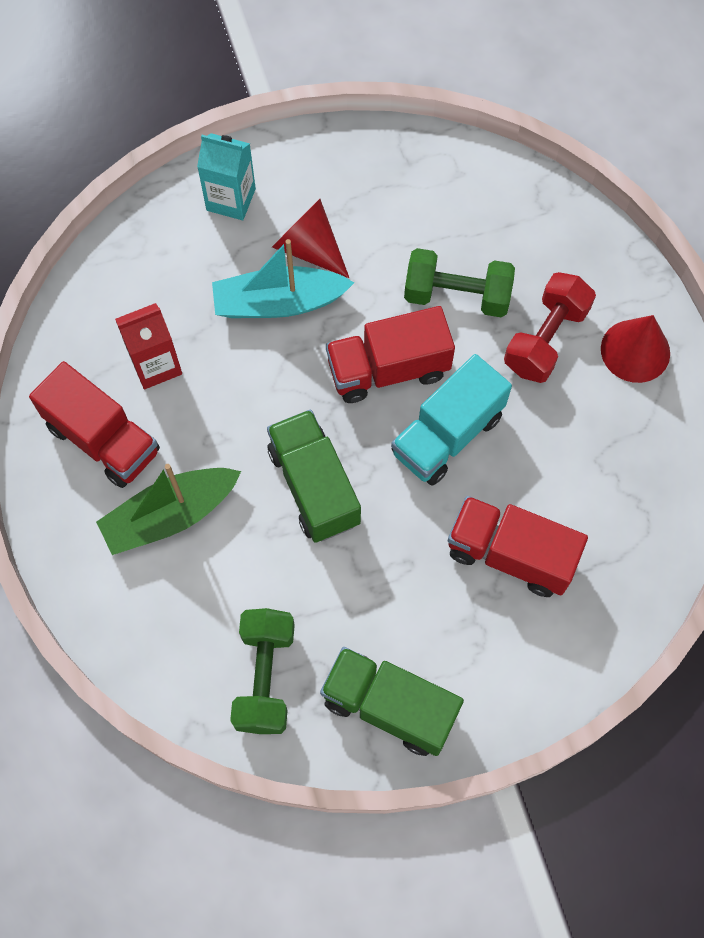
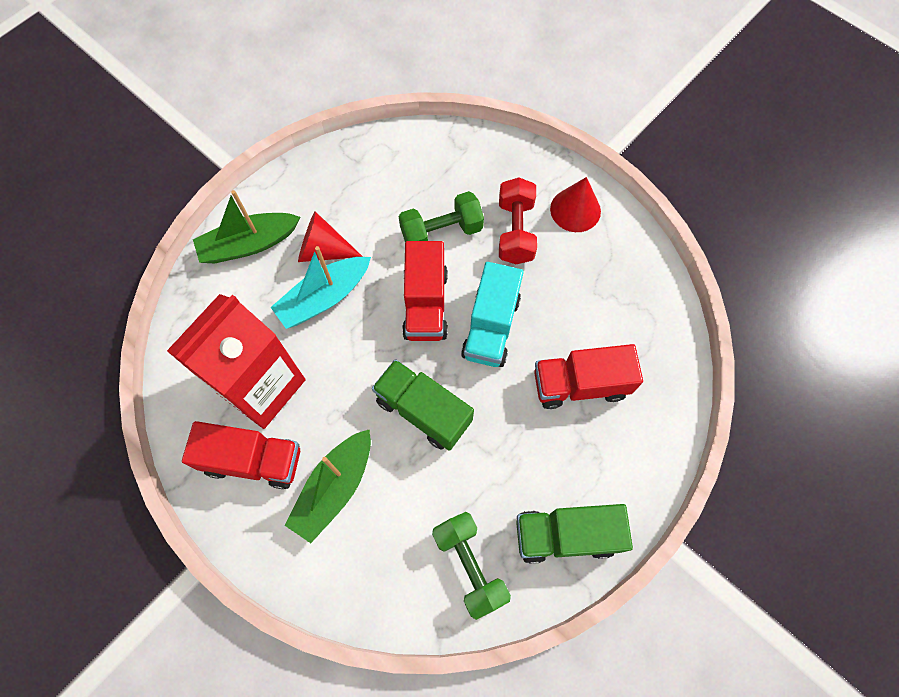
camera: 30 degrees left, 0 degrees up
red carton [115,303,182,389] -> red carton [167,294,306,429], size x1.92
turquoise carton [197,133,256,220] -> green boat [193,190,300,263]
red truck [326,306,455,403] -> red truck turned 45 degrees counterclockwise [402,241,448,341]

* * * *

*What the task requires*
Repeat the material above exactly. Leave every picture out of it.

*Output for this task*
camera: 30 degrees left, 0 degrees up
red carton [115,303,182,389] -> red carton [167,294,306,429], size x1.92
turquoise carton [197,133,256,220] -> green boat [193,190,300,263]
red truck [326,306,455,403] -> red truck turned 45 degrees counterclockwise [402,241,448,341]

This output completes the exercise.